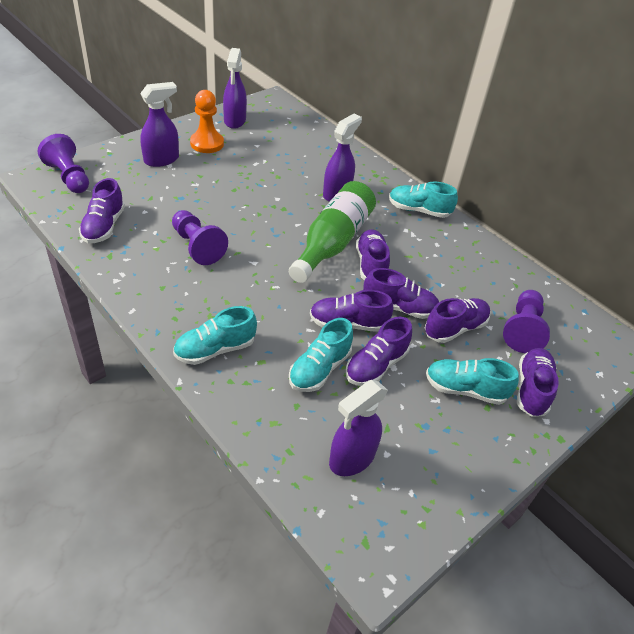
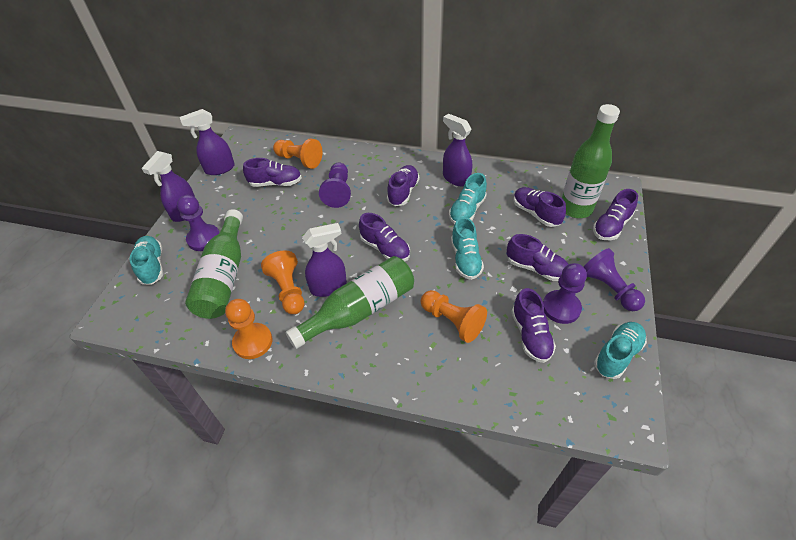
green bottle: 1 -> 3
orange pawn: 1 -> 4
purple pawn: 3 -> 4

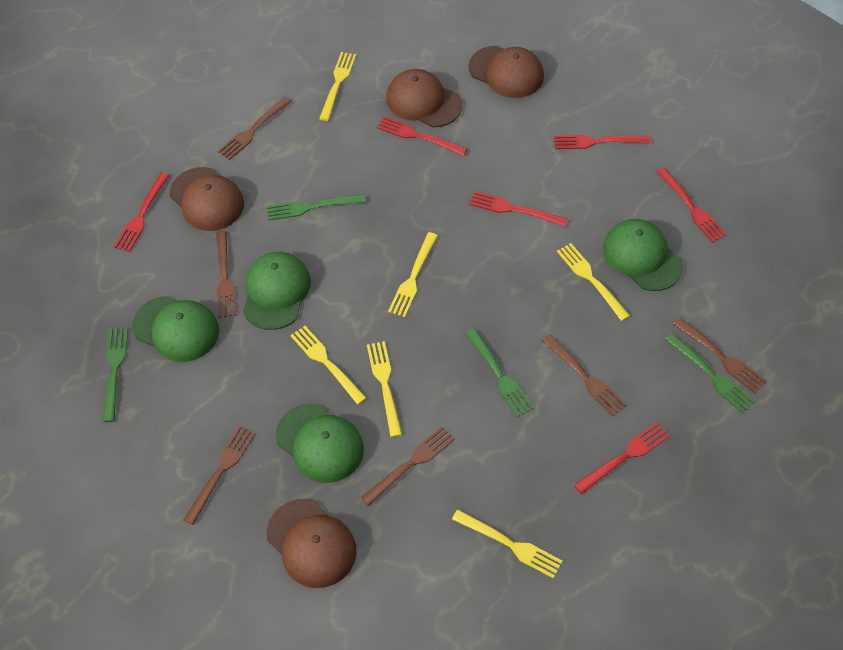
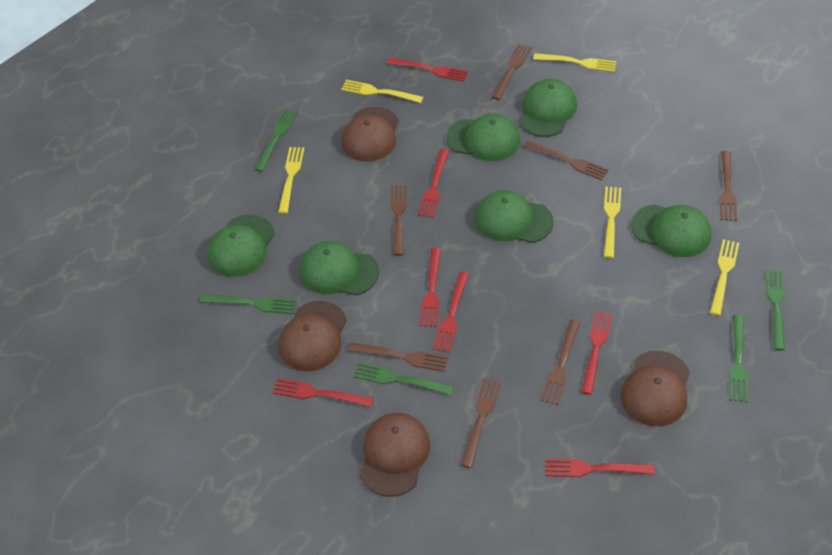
brown fork: 6 -> 7
green cap: 4 -> 6
green fork: 4 -> 5
red fork: 6 -> 7
yellow fork: 6 -> 5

* * *

▶ About this exercise
All the records need to be repeated exactly, with the images dropped.

▶ Your response
green bottle: 1 -> 3
orange pawn: 1 -> 4
purple pawn: 3 -> 4

brown fork: 6 -> 7
green cap: 4 -> 6
green fork: 4 -> 5
red fork: 6 -> 7
yellow fork: 6 -> 5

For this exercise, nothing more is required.